[Records contained in a dataset]
---+---

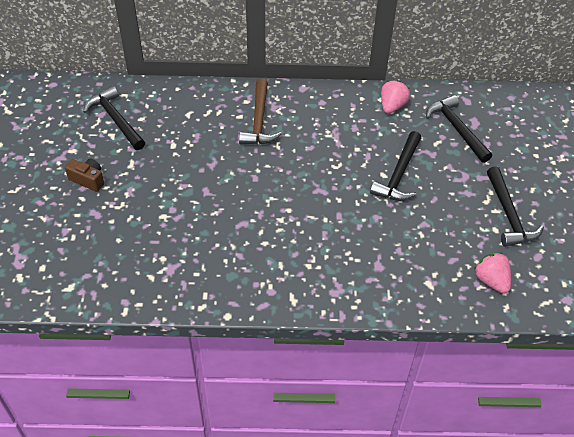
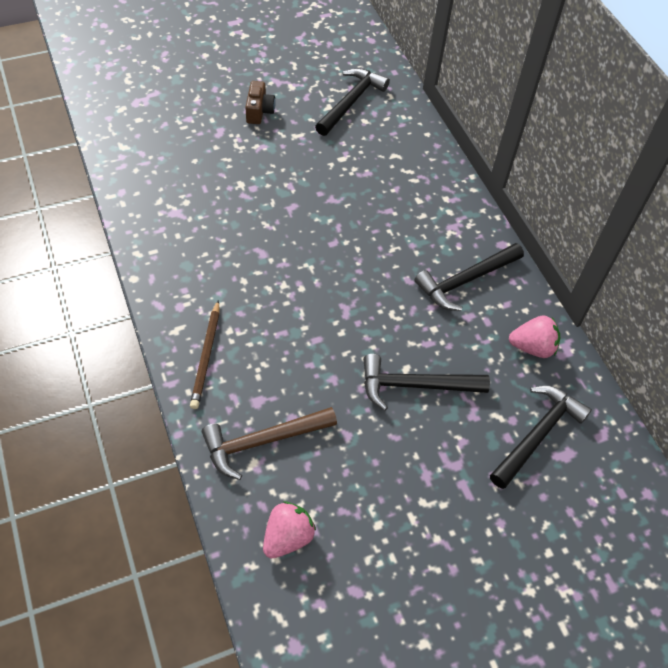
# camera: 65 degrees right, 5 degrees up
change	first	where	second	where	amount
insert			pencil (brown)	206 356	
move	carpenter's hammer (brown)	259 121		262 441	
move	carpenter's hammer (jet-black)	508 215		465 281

---+---

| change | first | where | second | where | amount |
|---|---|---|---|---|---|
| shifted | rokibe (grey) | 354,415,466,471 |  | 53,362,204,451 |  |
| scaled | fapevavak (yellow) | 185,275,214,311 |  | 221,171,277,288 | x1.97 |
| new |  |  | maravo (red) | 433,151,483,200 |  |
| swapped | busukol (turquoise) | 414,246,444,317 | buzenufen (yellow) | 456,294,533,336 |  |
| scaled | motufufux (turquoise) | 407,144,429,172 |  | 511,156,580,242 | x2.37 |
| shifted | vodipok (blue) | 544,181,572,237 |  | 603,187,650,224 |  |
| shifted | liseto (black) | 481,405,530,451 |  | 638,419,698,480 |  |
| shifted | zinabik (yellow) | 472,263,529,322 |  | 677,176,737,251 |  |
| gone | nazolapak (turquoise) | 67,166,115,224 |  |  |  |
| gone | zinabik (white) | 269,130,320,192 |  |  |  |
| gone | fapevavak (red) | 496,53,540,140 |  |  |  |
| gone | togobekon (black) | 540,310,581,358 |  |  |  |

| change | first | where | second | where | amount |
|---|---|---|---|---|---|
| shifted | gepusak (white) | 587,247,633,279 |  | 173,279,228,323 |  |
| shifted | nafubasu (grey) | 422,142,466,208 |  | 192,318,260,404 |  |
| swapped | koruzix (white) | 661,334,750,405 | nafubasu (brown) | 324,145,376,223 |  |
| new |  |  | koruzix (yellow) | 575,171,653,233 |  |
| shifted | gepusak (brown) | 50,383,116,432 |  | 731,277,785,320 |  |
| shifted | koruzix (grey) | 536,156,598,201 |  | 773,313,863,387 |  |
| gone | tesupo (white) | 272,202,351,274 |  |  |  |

---+---

THE TASK
Track down every line in the entries that includes the string "zinabik", and copy it.

SOLVED PROBLEM
| shifted | zinabik (yellow) | 472,263,529,322 |  | 677,176,737,251 |  |
| gone | zinabik (white) | 269,130,320,192 |  |  |  |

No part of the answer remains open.